→ What to work on: Please filter the entries and return only the lines that include "none".

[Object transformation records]

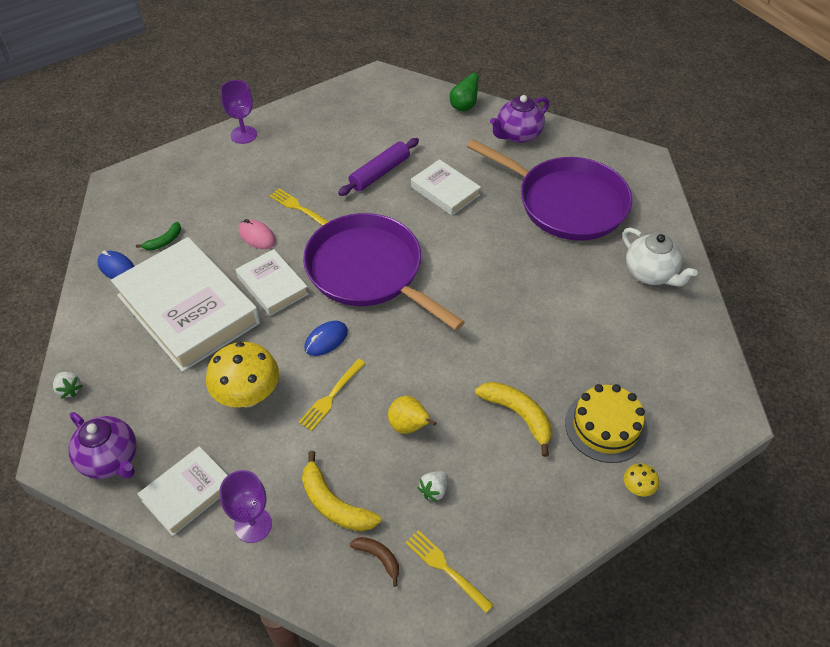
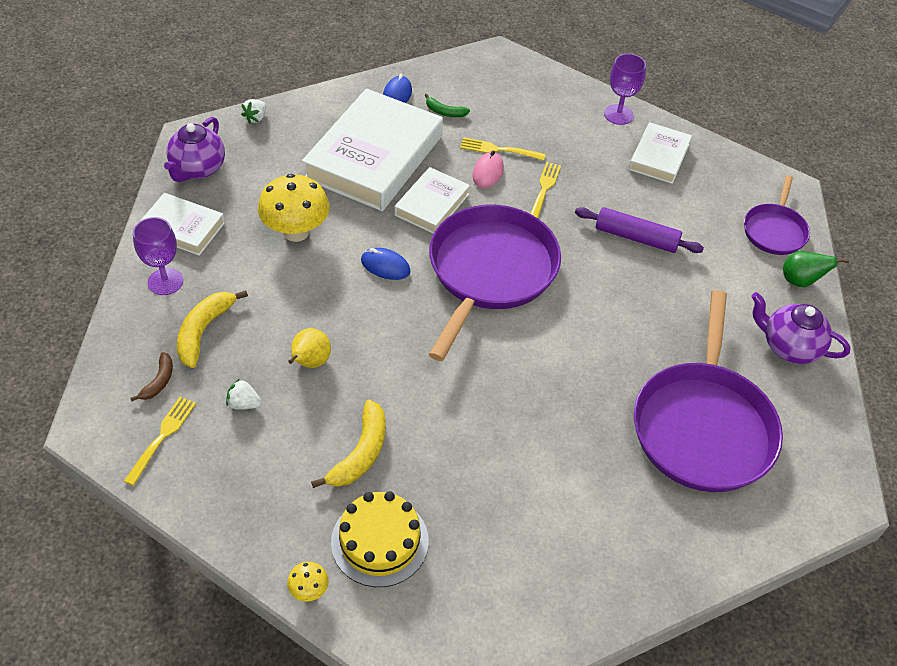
camera: 65 degrees right, 0 degrees up
(331, 396) = (320, 291): yellow fork -> yellow fork (499, 150)
(412, 100) = (774, 230): none -> purple pan
(445, 191) = (646, 302): white book -> white book (659, 157)
(650, 274) = (635, 544): white teapot -> none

→ Response to the task:
(412, 100) = (774, 230): none -> purple pan
(650, 274) = (635, 544): white teapot -> none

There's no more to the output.